◆ Problem statement ◆
Repeat the items word for word, starting with the line that contains "blue cross: rotated 9 degrees clockwise" and going on through the line that contains "orange triangle: moved 110", both included.

◆ Recorded data ◆
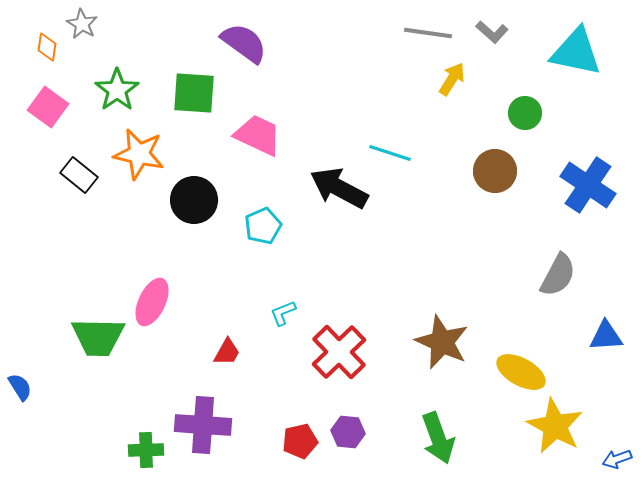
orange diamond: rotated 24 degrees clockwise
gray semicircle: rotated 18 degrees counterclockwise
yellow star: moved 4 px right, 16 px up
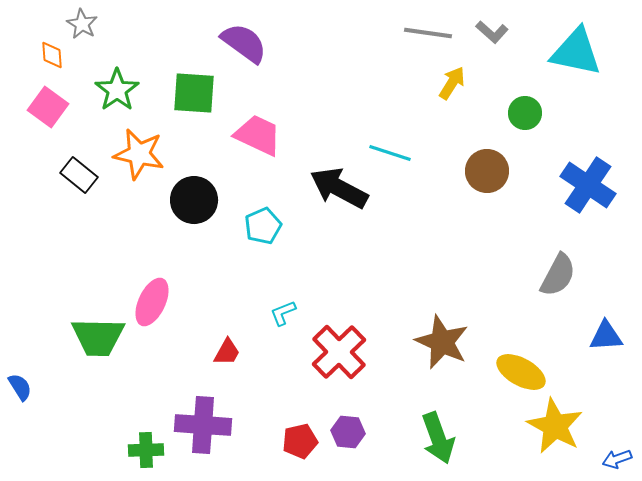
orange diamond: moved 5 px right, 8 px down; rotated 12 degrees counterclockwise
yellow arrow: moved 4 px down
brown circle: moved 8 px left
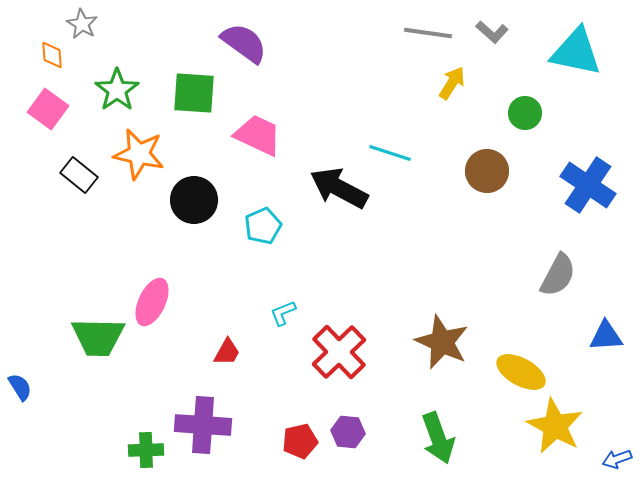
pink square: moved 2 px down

--

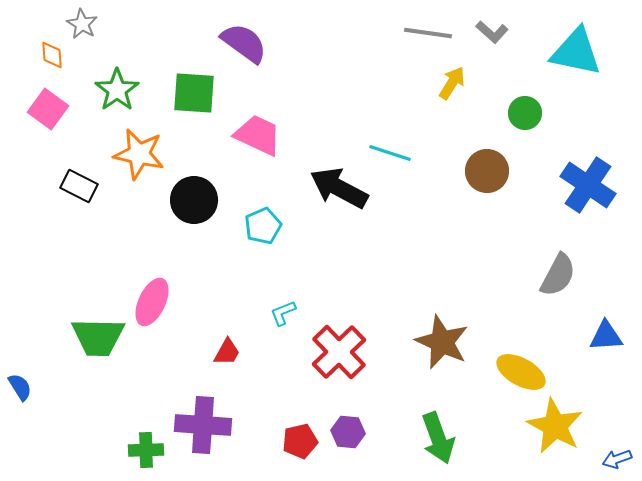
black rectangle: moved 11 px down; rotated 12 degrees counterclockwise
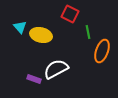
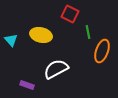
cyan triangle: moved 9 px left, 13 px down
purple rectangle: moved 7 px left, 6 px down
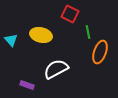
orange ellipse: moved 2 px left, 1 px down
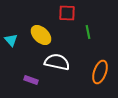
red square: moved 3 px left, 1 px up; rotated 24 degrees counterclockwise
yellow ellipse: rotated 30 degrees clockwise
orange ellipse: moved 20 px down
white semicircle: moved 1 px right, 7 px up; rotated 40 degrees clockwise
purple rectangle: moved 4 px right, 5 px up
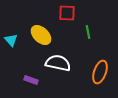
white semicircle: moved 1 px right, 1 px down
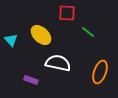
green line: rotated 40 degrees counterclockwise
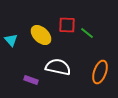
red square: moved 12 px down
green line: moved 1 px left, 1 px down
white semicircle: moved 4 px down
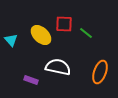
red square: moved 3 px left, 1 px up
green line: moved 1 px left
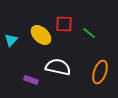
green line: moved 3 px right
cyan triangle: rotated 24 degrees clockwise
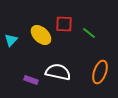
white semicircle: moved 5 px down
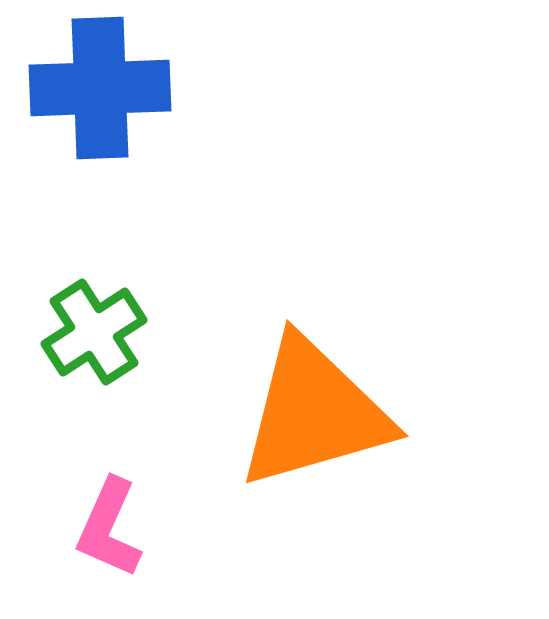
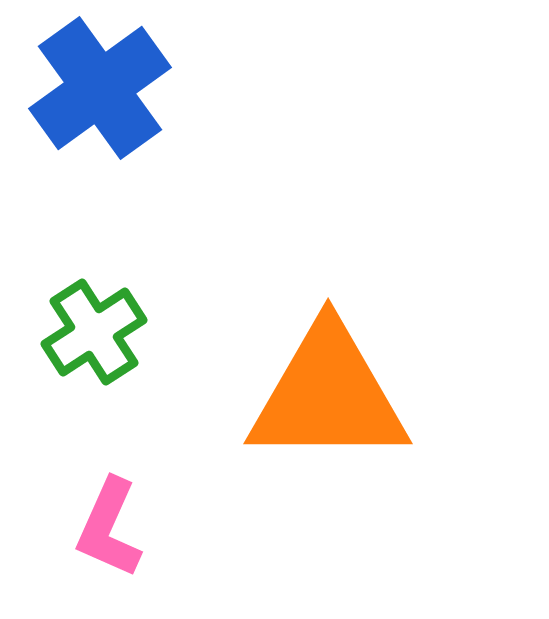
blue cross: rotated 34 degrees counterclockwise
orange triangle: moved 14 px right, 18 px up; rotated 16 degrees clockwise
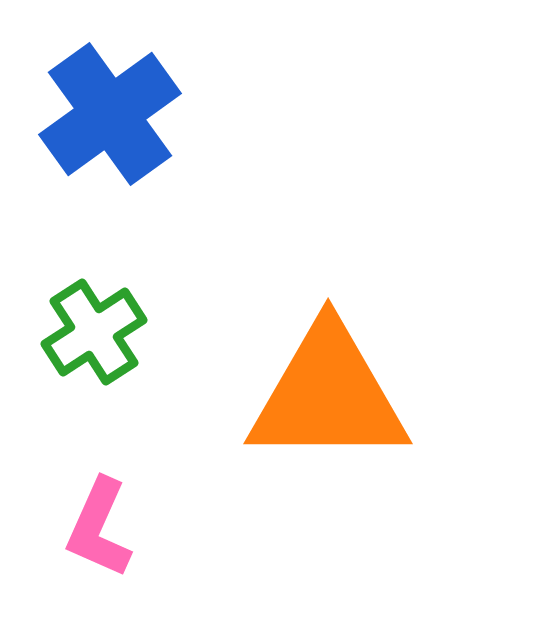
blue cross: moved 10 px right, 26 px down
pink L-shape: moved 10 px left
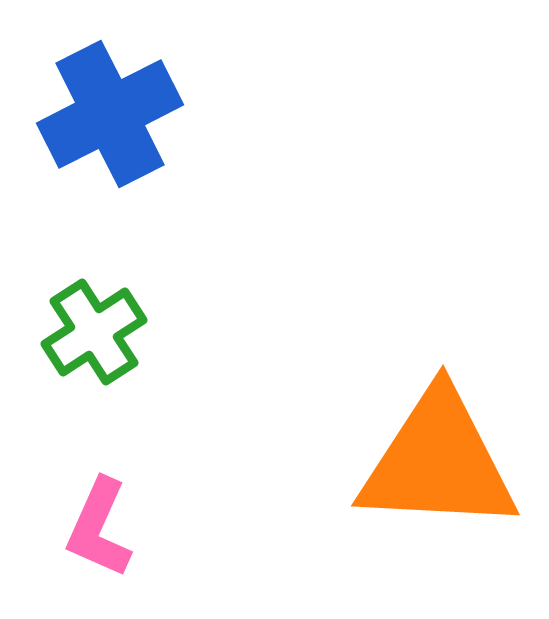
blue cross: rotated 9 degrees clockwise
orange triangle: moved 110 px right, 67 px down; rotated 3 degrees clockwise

◆ Solution to the exercise ◆
blue cross: rotated 9 degrees clockwise
orange triangle: moved 110 px right, 67 px down; rotated 3 degrees clockwise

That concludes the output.